The reply has to be a number alone, equal to how many lines in the entries below hold the string "minus".

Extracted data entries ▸
━━━━━━

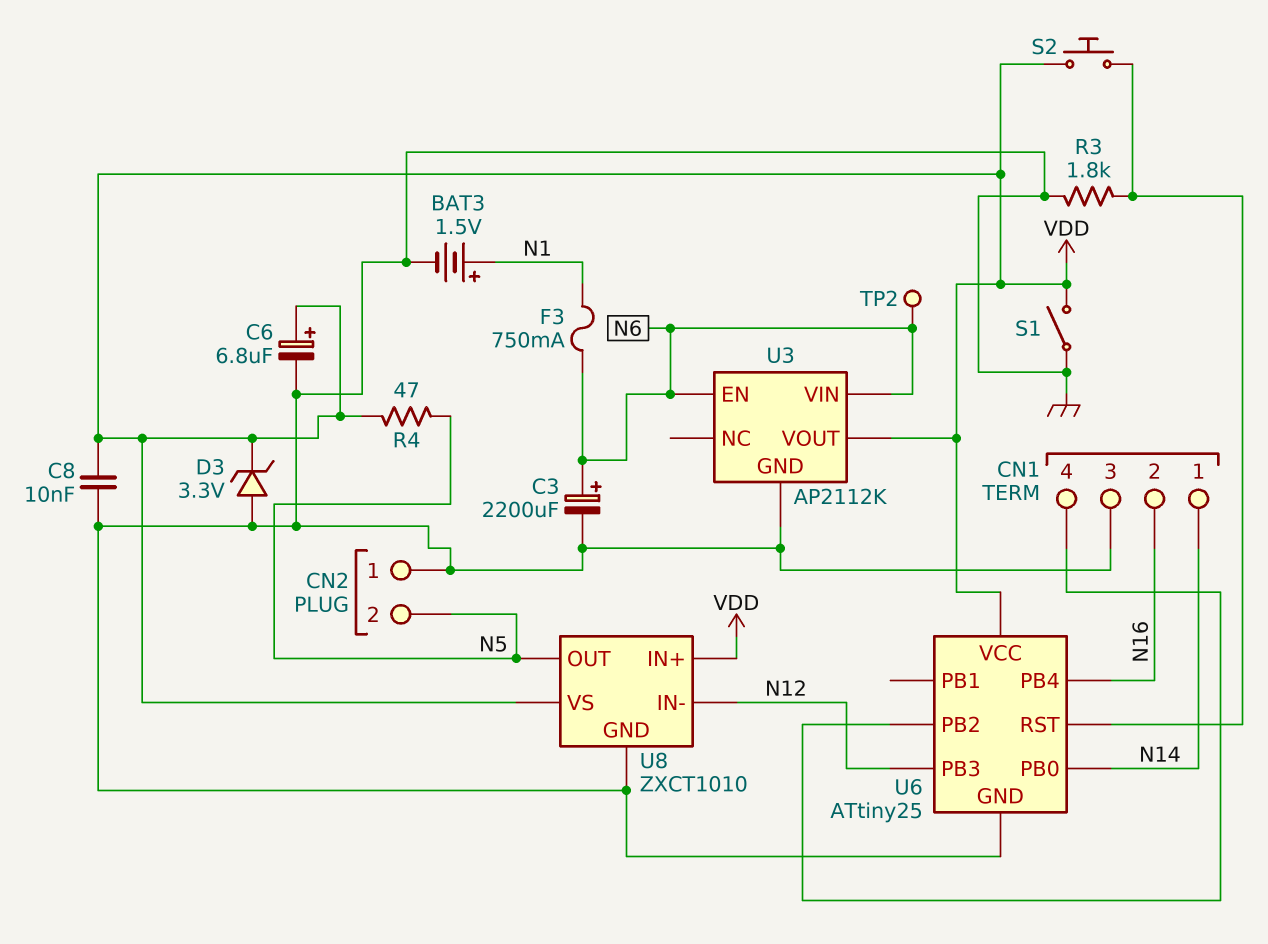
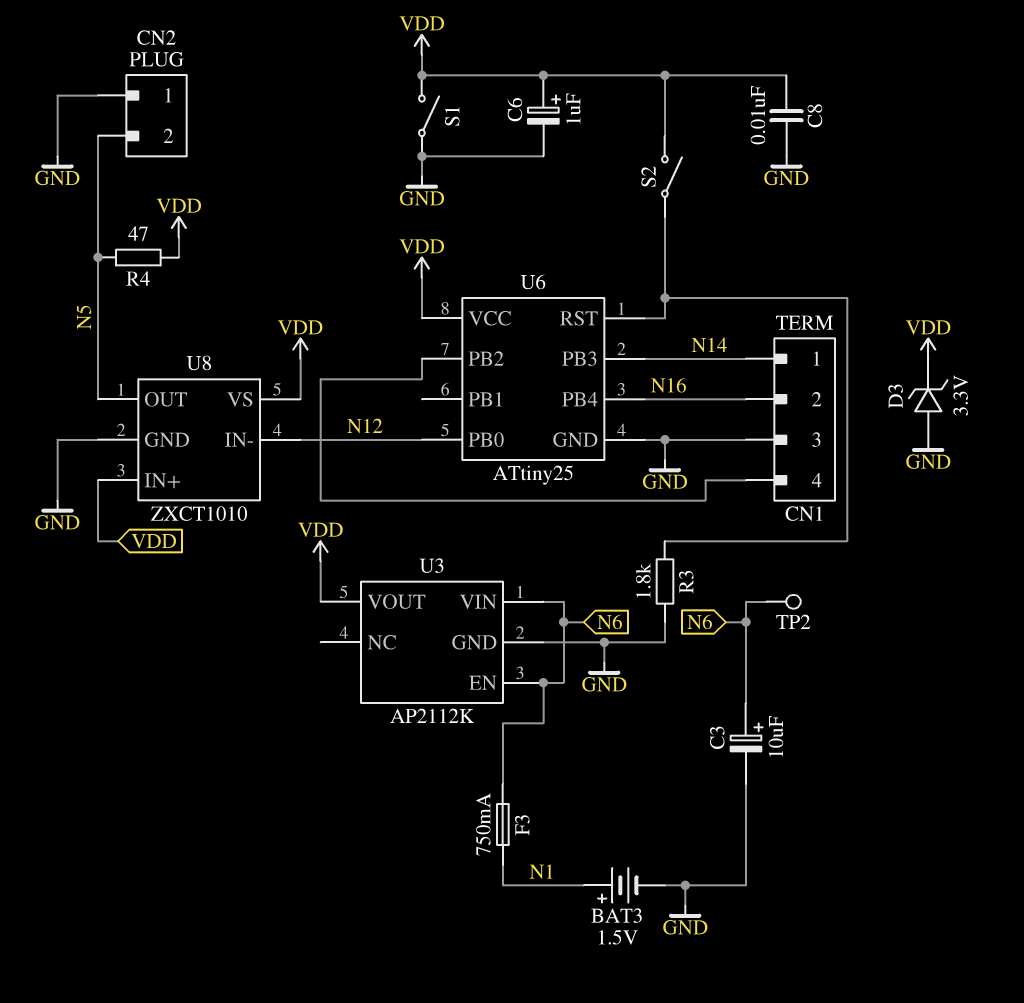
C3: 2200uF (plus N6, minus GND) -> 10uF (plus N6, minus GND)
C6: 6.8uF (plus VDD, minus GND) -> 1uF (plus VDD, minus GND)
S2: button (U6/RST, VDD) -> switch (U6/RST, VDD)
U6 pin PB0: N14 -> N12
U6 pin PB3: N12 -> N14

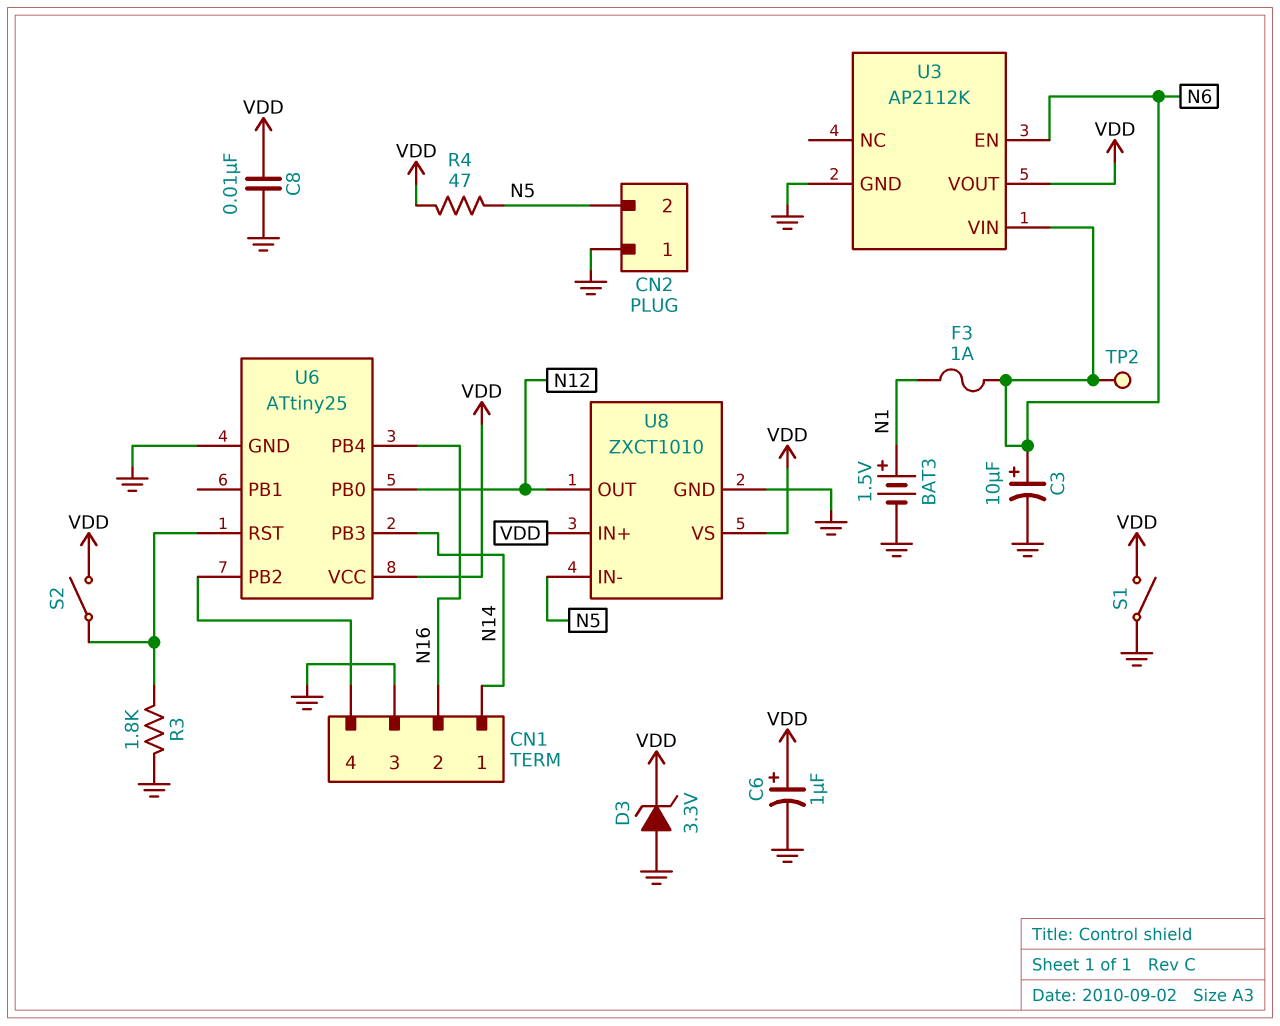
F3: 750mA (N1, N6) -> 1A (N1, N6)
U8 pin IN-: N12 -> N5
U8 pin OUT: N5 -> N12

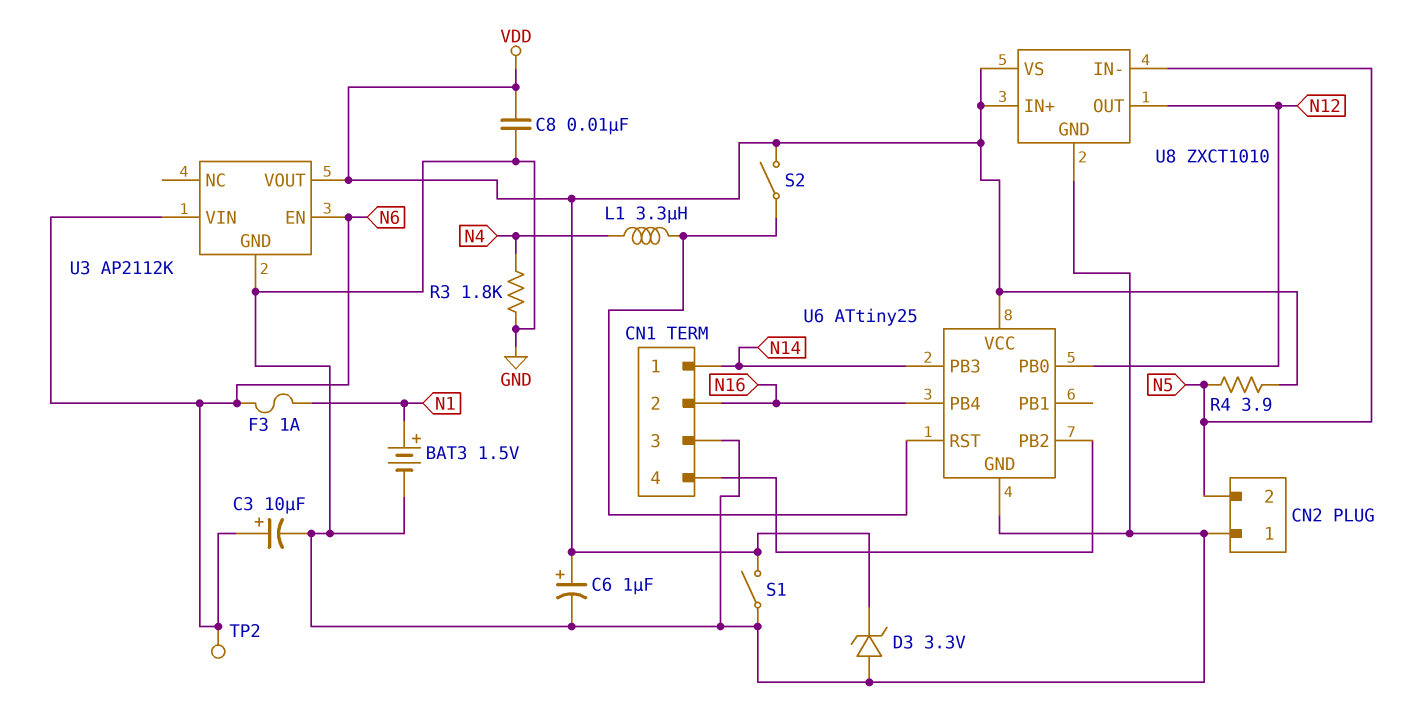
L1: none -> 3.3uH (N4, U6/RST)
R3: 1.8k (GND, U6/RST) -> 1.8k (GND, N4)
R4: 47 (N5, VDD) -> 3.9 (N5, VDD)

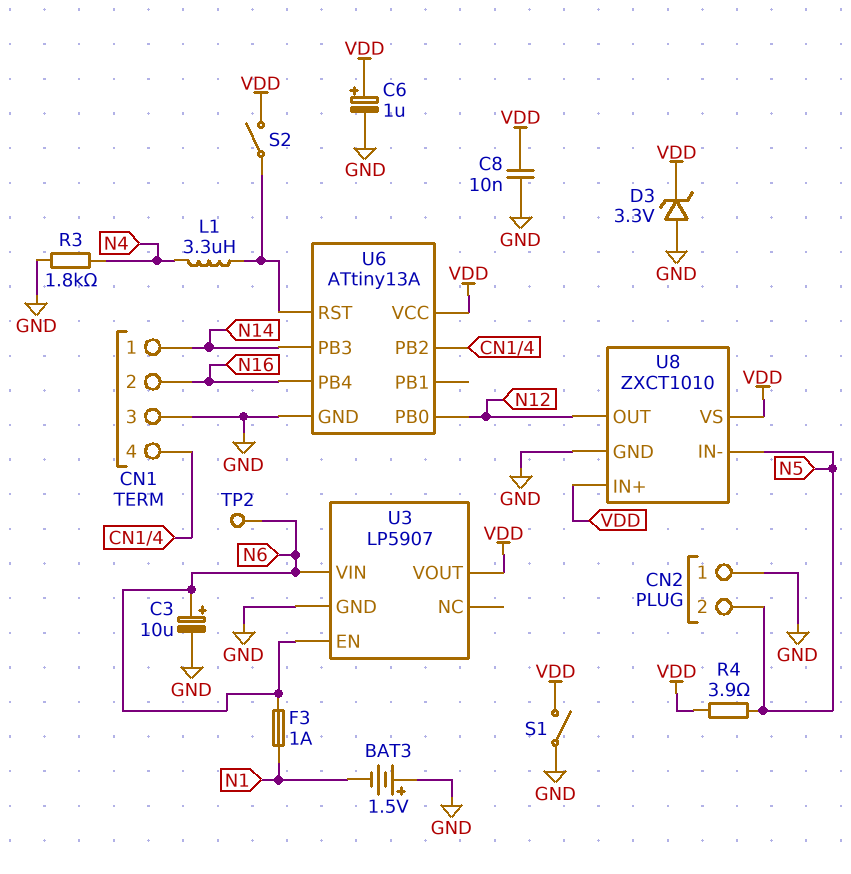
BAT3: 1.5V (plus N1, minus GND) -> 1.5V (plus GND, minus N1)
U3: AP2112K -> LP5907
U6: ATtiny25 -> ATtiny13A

━━━━━━

OUTPUT OF THE TASK ▸ 3